* [Aim of the task]
Among the records below, which lines contain the string "domino"? Report them.

* [Information given]
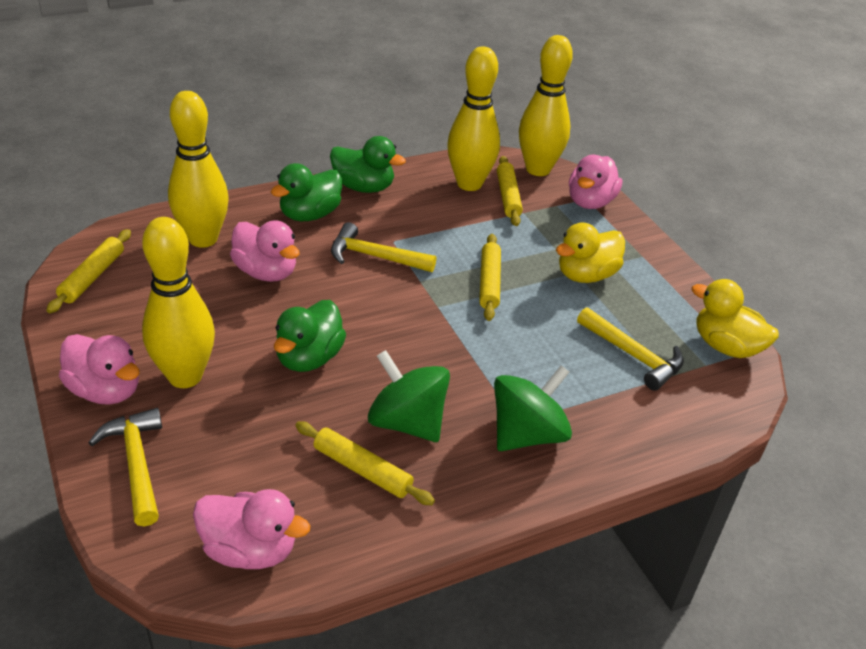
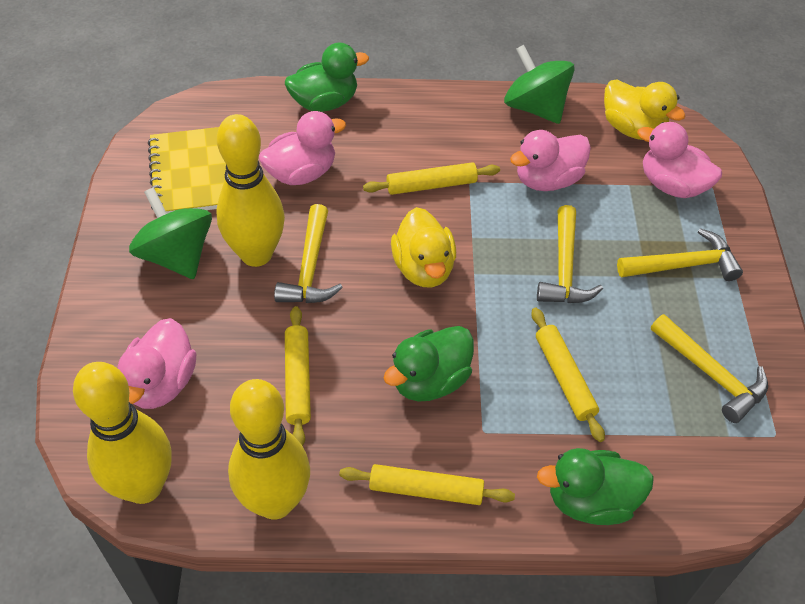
yellow bowling pin: 4 -> 3
yellow hammer: 3 -> 4
yellow notebook: 0 -> 1

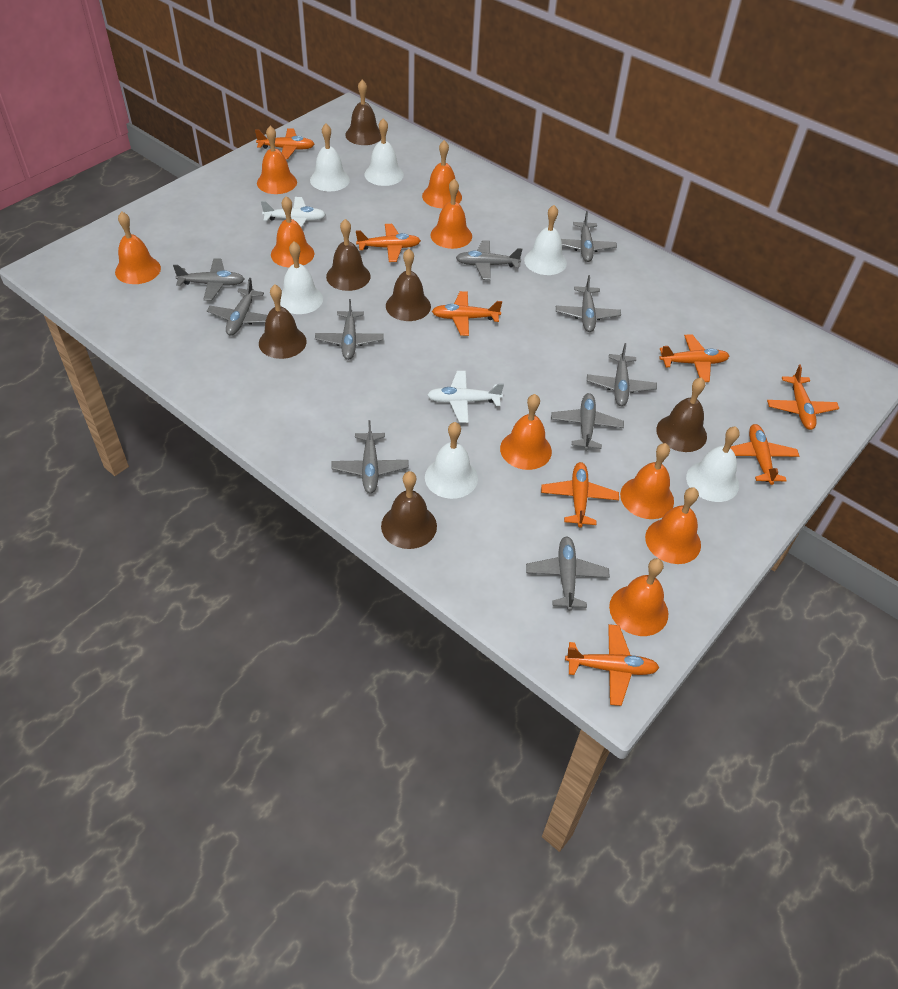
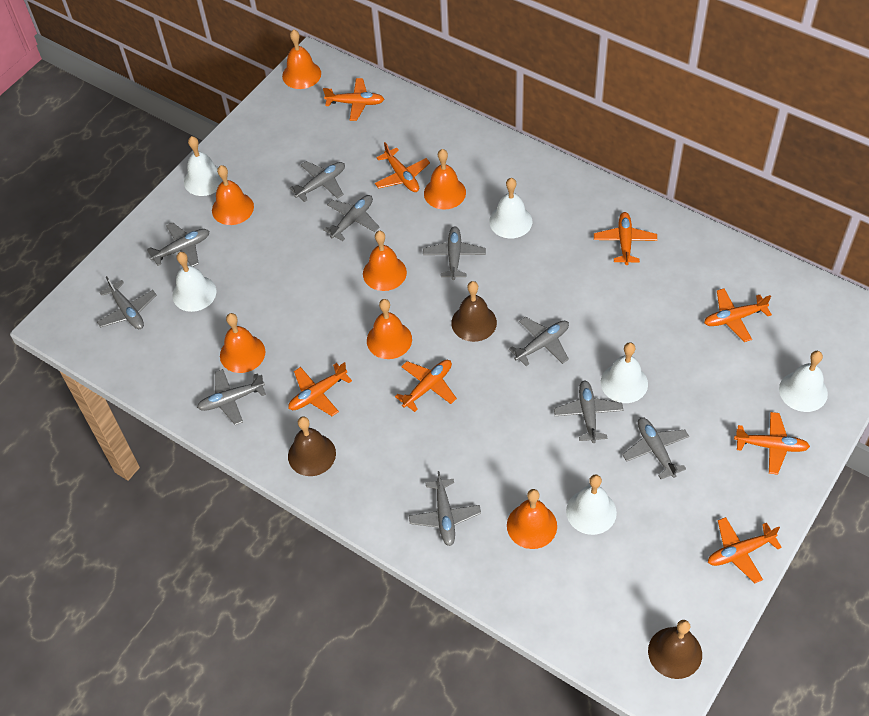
brown bell: 6 -> 3
orange bell: 9 -> 7
white plane: 2 -> 0

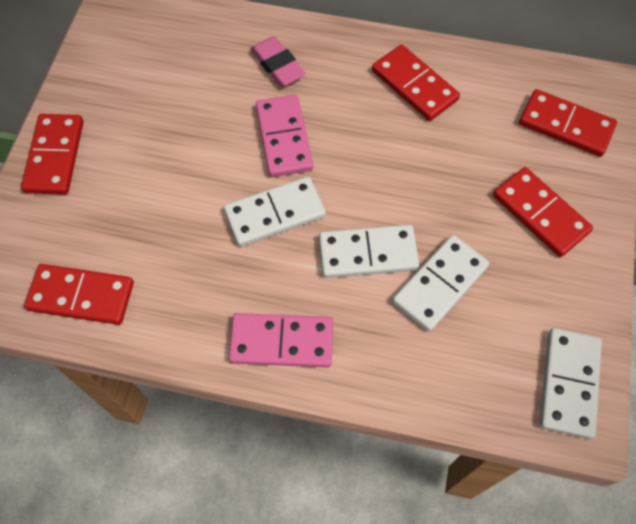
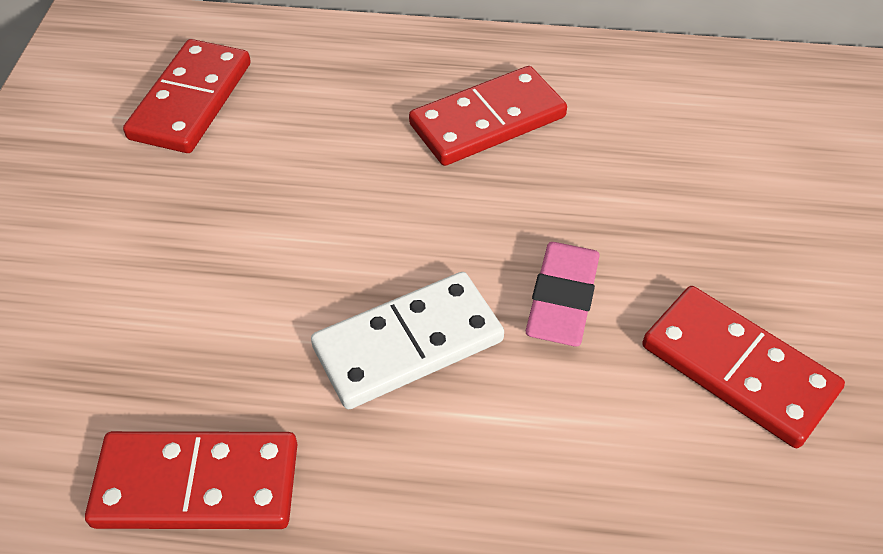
pink domino: 2 -> 0
red domino: 5 -> 4
white domino: 4 -> 1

* [Task result]
pink domino: 2 -> 0
red domino: 5 -> 4
white domino: 4 -> 1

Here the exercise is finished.